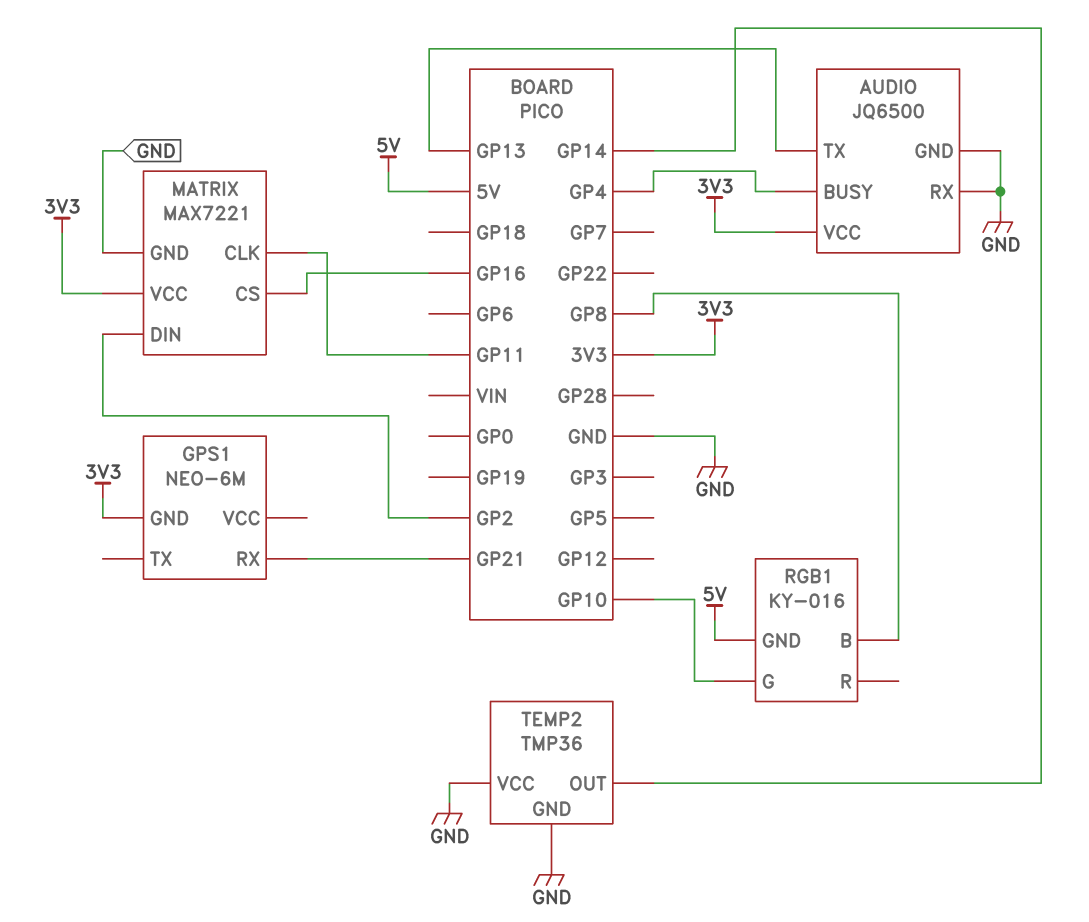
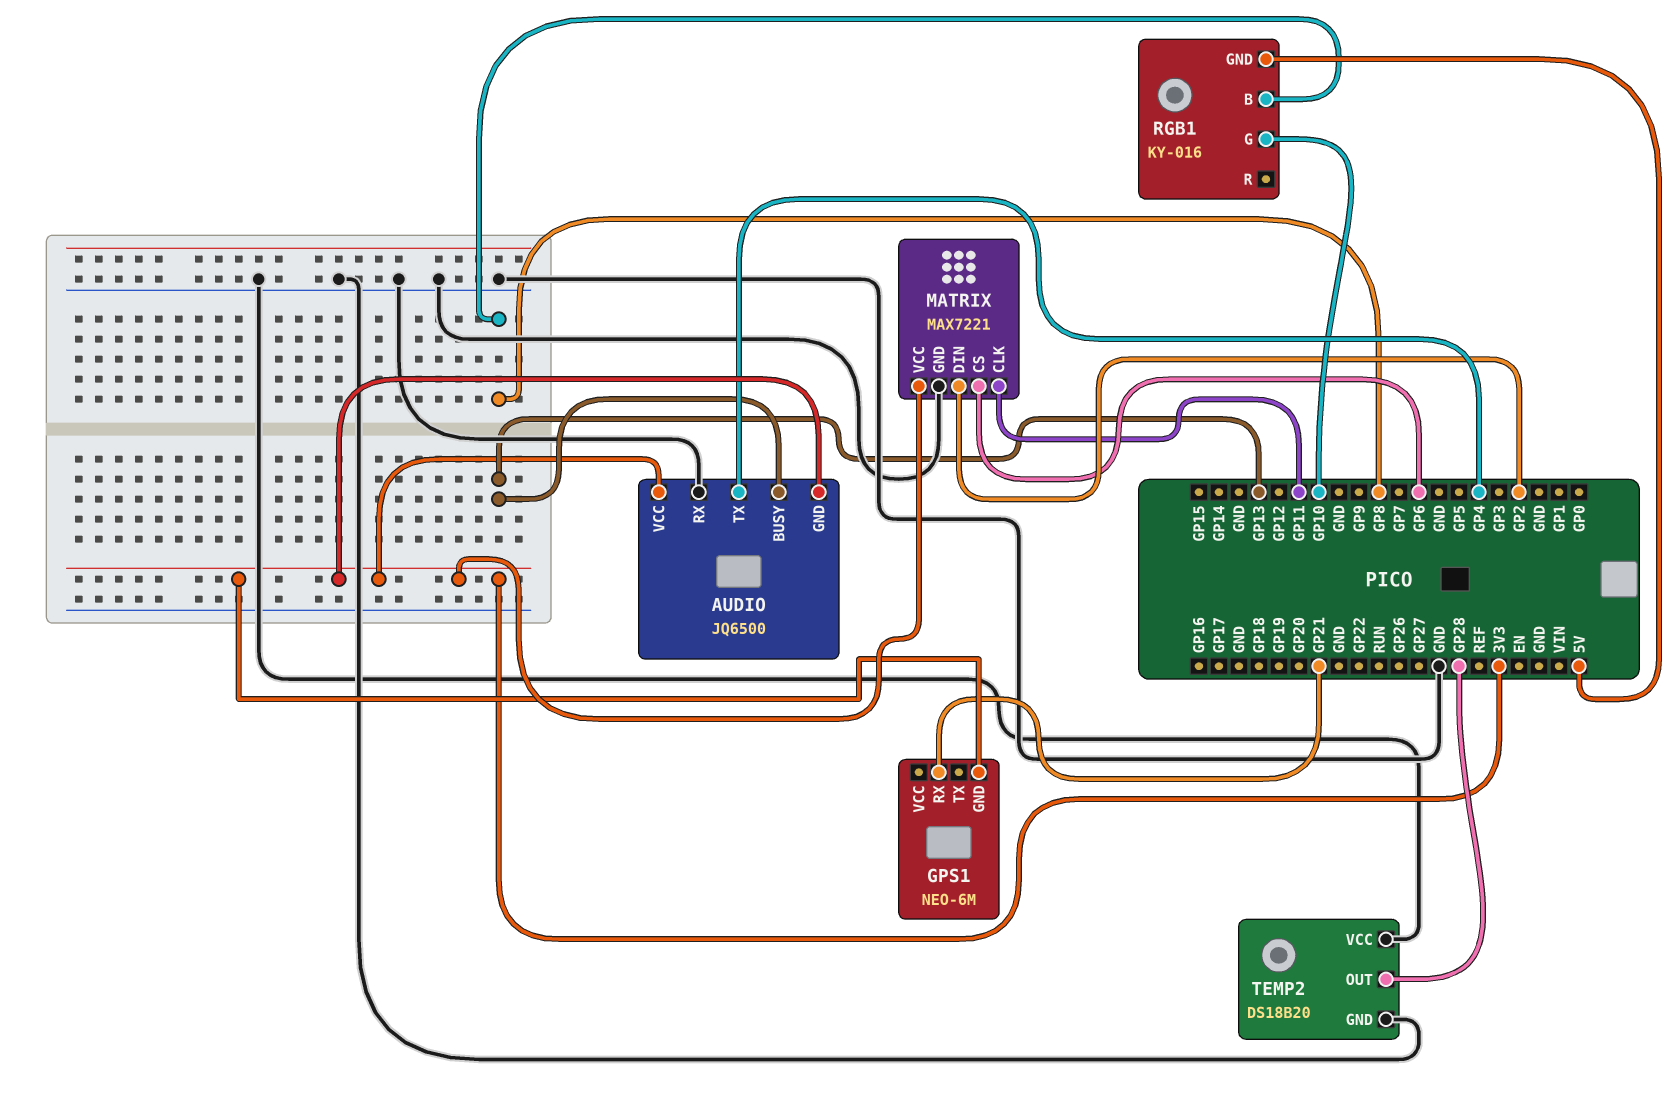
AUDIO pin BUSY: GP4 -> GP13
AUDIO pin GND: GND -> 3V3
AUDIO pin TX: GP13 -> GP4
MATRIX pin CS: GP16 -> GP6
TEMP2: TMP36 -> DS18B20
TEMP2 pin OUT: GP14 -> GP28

# # # # # # #

## PROBLEM REQUIREMENTS
Up to and including the last line of the data, copy each line exactly, starting with the line that contains "MATRIX pin CS: GP16 -> GP6".

## THE ANSWER
MATRIX pin CS: GP16 -> GP6
TEMP2: TMP36 -> DS18B20
TEMP2 pin OUT: GP14 -> GP28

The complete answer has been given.